### WHAT YOU NEED TO DO
In the entries that follow, count each line containing "across" and state the total, nothing more.

### DATA SUPPLIED
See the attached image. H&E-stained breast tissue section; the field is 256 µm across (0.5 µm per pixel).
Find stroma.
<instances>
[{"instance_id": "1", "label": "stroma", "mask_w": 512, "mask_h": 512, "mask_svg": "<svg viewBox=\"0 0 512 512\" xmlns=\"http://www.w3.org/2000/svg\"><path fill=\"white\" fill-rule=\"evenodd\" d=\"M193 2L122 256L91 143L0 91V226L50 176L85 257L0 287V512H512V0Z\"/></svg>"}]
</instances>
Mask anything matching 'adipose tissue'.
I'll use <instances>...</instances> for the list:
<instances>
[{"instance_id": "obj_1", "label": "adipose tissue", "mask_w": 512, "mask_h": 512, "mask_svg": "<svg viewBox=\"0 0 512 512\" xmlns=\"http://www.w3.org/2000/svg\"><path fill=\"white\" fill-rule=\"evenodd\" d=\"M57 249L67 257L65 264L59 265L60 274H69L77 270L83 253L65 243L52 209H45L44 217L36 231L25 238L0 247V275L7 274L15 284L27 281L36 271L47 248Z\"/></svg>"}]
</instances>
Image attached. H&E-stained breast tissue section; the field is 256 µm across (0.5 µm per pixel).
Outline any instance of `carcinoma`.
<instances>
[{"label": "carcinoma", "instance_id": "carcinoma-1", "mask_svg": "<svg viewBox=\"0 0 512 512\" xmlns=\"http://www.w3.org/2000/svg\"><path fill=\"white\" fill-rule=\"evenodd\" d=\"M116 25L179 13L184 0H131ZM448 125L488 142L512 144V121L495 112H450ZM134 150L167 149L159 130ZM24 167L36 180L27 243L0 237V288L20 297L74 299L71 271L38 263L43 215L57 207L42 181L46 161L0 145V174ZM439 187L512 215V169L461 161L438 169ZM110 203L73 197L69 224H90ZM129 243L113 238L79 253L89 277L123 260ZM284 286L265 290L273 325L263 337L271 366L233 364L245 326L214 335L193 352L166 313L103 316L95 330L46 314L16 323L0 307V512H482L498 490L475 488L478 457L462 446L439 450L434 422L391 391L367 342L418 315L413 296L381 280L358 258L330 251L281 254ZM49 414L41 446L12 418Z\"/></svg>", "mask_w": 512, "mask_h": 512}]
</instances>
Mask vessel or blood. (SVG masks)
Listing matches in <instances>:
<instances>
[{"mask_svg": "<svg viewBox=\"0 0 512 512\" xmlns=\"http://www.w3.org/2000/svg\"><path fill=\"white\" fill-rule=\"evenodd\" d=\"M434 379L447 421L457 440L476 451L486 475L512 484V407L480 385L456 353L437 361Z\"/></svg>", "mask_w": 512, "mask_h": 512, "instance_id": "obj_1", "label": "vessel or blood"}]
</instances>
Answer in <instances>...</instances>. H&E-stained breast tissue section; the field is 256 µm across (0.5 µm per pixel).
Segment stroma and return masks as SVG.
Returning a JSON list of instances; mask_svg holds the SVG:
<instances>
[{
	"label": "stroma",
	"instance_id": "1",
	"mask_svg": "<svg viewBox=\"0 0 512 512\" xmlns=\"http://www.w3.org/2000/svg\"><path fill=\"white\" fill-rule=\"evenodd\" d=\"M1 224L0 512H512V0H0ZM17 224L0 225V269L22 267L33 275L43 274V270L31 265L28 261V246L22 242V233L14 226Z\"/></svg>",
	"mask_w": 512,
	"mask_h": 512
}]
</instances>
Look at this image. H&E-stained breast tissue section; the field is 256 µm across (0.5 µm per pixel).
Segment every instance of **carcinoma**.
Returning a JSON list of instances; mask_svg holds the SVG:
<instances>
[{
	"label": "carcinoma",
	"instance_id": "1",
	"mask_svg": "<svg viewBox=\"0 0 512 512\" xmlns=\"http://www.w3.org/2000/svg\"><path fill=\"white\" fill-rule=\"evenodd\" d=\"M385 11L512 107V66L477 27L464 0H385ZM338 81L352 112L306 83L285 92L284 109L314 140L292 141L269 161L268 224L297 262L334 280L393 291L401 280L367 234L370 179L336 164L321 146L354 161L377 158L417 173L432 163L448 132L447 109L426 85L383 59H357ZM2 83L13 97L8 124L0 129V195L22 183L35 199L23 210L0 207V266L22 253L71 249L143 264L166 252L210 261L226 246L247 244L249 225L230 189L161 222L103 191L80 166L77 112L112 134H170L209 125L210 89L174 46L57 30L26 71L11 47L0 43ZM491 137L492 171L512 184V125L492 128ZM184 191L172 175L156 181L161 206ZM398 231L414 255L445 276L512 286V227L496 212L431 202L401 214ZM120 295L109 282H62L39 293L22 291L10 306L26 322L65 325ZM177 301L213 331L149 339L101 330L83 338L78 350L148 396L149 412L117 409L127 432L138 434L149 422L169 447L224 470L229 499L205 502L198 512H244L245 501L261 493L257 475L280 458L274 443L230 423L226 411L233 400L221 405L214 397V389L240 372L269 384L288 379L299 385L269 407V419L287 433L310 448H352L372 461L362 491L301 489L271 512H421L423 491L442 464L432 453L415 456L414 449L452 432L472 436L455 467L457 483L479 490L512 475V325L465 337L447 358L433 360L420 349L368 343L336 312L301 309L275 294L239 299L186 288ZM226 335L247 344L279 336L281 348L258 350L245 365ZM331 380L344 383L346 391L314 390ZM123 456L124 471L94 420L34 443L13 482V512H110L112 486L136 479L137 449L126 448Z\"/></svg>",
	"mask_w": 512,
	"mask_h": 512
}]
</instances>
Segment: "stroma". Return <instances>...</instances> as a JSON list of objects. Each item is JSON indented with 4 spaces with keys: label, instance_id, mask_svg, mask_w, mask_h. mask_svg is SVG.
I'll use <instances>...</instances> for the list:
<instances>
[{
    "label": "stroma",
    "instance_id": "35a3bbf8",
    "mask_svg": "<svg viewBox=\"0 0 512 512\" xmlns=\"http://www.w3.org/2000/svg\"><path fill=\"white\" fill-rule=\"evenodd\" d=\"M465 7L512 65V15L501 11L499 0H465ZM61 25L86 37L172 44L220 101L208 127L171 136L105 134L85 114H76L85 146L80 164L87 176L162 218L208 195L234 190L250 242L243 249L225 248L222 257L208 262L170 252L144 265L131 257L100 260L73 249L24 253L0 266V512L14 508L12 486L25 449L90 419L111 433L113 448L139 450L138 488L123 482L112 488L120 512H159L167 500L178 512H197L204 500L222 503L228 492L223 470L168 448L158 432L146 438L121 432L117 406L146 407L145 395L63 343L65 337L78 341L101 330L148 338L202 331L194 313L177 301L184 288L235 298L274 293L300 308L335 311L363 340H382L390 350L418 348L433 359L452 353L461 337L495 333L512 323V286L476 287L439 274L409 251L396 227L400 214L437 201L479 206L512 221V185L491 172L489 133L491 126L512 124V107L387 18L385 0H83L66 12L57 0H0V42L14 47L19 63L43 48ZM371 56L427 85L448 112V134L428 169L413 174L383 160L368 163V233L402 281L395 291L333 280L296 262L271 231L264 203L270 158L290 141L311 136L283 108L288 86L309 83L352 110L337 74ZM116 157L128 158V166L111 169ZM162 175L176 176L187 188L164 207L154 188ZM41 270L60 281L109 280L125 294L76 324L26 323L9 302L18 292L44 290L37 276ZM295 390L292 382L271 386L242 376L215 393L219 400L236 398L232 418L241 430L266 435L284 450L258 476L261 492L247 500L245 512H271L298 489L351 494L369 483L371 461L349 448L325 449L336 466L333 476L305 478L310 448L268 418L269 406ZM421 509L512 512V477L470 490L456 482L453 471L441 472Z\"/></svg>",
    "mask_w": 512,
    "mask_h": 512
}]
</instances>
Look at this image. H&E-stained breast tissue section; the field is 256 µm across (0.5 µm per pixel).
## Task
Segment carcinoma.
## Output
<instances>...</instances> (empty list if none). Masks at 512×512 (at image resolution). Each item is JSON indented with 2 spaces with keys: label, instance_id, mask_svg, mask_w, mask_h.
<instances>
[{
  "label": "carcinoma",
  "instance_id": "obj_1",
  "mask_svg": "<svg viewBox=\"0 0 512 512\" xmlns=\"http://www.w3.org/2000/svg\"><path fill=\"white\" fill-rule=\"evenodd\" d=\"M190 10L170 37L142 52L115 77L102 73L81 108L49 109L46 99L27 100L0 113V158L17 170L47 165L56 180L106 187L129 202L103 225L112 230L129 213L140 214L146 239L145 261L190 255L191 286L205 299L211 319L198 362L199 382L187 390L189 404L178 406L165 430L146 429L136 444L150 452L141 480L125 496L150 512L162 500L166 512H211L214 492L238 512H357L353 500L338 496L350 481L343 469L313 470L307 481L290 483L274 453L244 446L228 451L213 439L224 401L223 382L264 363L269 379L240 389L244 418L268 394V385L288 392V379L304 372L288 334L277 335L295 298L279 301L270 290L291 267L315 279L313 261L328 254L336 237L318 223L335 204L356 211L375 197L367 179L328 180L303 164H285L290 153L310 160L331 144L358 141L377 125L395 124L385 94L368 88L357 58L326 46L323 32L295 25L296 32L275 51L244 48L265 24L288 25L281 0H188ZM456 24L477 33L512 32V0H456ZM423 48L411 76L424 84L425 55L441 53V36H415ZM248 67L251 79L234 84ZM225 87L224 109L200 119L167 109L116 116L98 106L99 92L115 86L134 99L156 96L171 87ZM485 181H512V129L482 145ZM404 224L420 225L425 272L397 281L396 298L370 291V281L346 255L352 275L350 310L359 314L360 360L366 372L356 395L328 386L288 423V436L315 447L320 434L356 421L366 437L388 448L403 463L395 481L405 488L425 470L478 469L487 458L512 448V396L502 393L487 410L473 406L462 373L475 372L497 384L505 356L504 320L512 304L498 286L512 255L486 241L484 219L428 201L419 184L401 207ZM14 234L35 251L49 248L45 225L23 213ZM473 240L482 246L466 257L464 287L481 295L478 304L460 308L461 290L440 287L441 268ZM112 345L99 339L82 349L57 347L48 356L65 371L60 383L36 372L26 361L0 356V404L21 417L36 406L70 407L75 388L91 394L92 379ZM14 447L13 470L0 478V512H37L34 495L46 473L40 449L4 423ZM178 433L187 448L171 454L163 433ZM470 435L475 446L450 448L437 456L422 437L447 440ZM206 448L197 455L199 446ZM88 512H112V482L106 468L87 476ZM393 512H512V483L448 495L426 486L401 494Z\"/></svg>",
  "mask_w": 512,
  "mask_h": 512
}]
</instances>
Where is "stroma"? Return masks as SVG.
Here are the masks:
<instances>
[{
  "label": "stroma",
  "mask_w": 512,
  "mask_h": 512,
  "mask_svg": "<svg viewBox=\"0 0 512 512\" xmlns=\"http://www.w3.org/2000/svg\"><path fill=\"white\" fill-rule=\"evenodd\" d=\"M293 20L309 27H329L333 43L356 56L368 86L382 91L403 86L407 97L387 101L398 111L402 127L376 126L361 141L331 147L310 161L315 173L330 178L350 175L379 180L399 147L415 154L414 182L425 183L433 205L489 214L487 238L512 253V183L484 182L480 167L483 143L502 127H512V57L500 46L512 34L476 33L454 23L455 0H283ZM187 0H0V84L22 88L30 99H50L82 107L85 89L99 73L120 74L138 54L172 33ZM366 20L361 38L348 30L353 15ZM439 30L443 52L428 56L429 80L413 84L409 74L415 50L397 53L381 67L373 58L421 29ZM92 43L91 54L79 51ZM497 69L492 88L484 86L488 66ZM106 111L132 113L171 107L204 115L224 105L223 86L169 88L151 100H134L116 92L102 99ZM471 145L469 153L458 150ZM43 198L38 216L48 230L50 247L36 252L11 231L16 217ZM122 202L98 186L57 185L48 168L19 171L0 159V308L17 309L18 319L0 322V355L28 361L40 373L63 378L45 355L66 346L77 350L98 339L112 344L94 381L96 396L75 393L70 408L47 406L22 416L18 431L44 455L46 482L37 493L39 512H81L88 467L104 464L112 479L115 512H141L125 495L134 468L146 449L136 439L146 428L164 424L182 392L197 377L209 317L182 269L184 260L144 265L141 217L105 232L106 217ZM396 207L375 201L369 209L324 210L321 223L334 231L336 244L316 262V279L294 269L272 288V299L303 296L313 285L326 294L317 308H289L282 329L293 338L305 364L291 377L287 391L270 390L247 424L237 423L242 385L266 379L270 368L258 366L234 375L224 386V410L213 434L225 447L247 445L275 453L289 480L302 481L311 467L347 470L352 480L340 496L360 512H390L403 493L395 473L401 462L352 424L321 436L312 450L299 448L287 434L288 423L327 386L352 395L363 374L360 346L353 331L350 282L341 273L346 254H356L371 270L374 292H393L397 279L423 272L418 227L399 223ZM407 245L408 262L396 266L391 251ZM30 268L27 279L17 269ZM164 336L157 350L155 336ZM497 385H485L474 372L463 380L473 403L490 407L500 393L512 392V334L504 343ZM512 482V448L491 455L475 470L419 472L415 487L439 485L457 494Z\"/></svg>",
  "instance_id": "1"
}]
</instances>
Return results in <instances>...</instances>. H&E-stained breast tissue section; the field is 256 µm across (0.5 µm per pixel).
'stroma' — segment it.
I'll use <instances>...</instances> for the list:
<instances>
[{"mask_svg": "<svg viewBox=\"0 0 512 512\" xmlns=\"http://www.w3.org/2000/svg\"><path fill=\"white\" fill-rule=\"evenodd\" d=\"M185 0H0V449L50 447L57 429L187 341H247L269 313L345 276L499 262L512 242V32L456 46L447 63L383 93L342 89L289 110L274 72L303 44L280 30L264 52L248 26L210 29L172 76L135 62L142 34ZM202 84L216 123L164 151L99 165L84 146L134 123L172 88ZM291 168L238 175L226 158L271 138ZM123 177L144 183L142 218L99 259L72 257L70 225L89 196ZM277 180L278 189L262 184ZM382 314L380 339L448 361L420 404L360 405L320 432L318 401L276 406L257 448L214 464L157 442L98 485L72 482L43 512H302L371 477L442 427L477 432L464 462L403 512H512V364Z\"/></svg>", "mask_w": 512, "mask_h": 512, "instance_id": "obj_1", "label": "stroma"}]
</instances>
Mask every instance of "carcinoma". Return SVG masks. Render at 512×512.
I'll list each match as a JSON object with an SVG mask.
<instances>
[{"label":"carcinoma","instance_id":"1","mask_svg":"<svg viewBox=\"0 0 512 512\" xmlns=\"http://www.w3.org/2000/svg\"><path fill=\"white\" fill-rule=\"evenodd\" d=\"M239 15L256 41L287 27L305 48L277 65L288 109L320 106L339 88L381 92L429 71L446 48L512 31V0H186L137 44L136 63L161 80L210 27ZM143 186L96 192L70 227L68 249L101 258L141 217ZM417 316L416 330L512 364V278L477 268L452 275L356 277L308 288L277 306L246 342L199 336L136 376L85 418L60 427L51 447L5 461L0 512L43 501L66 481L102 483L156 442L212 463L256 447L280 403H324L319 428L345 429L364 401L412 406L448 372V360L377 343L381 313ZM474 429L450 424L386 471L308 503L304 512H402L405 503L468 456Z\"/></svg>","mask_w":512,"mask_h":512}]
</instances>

### FULL OUTPUT
6